▶ **Source material**
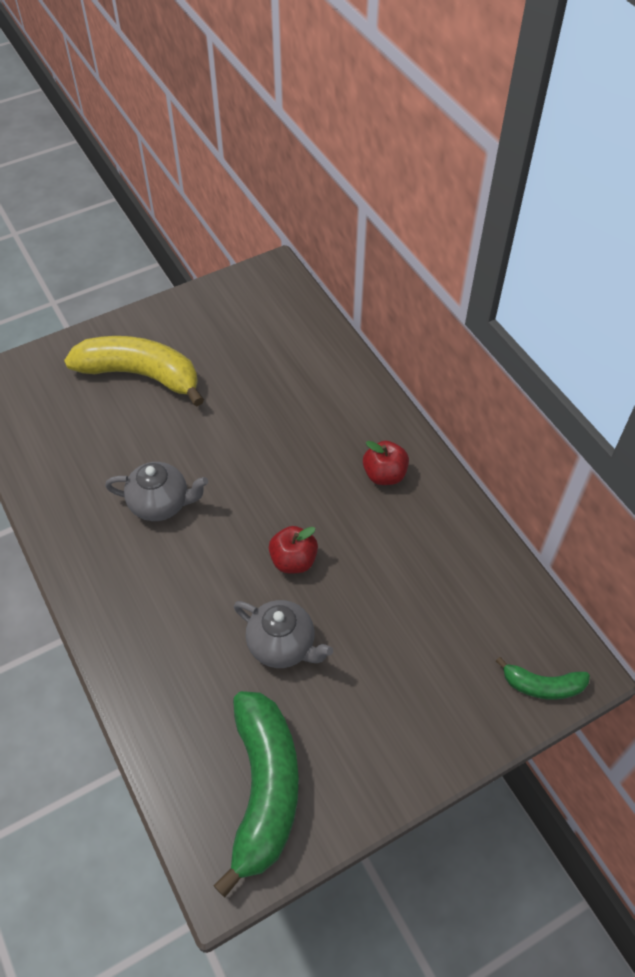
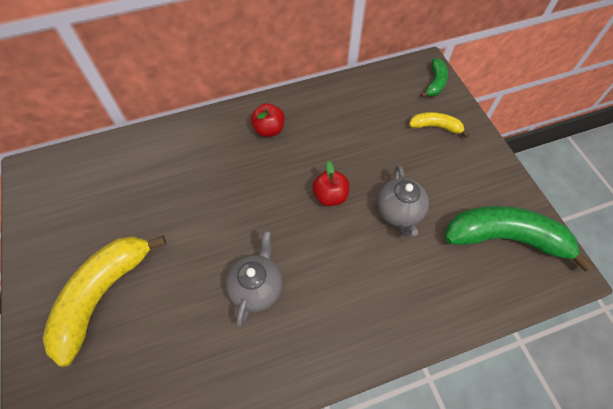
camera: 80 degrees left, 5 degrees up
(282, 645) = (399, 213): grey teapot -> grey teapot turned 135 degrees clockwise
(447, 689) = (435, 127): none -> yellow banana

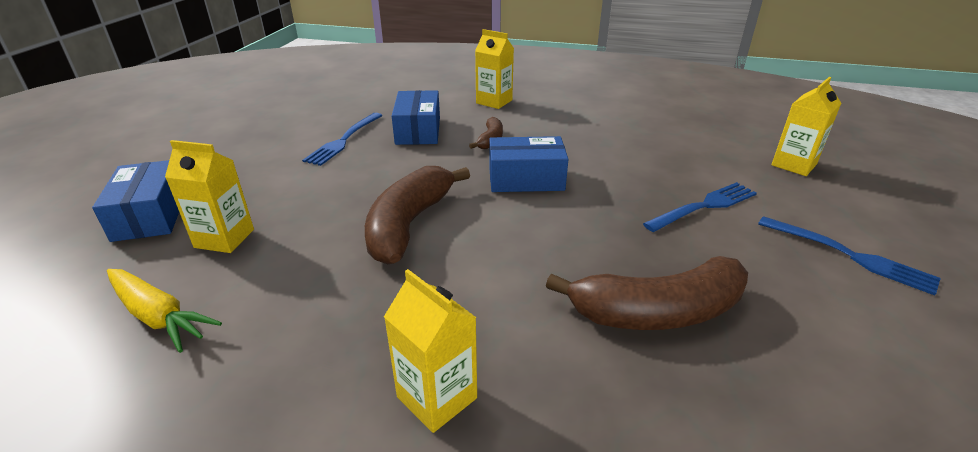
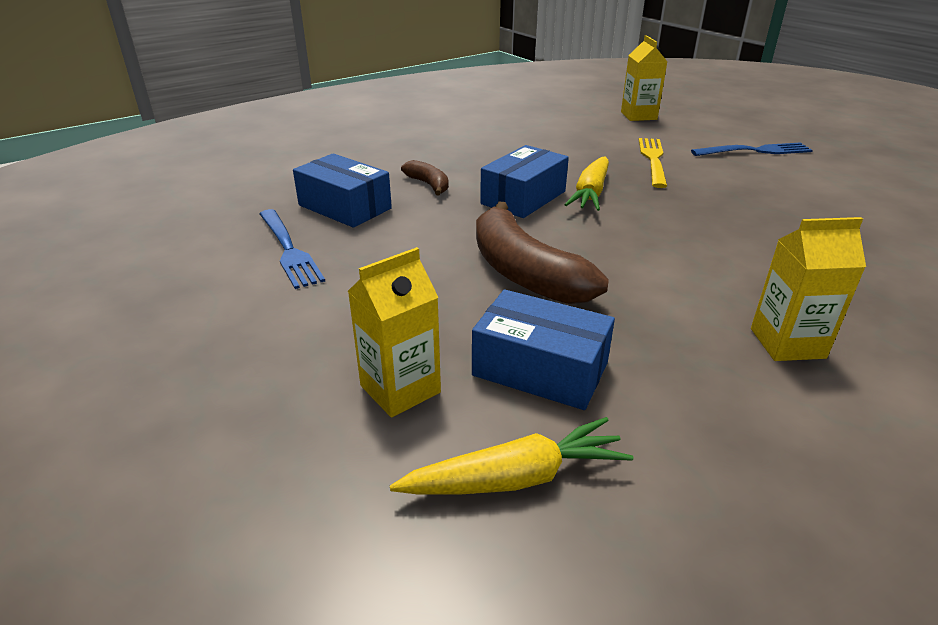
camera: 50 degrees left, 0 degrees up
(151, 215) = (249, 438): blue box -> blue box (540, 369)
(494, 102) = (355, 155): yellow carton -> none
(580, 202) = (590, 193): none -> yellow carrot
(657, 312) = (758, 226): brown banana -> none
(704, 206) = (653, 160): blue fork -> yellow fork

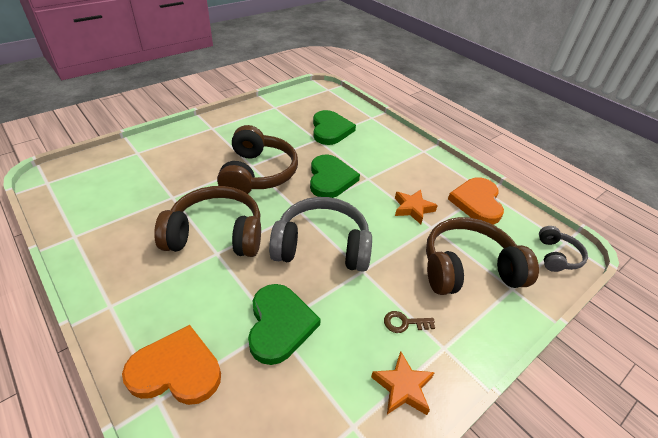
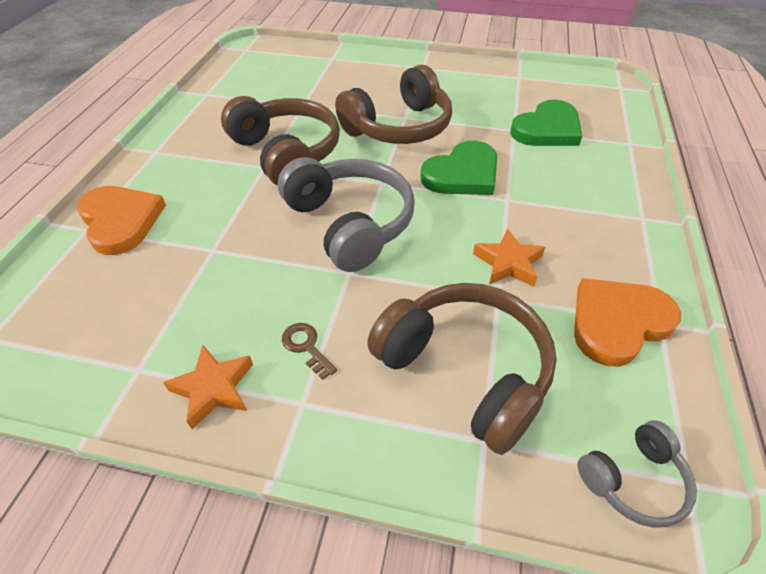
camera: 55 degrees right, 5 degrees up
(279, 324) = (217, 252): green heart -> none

▶ **Your goal**
Only the lines from the one holding "camera: 55 degrees right, 5 degrees up" to the end of the entries above belong in the answer, each copied exactly.

▶ **Your solution**
camera: 55 degrees right, 5 degrees up
(279, 324) = (217, 252): green heart -> none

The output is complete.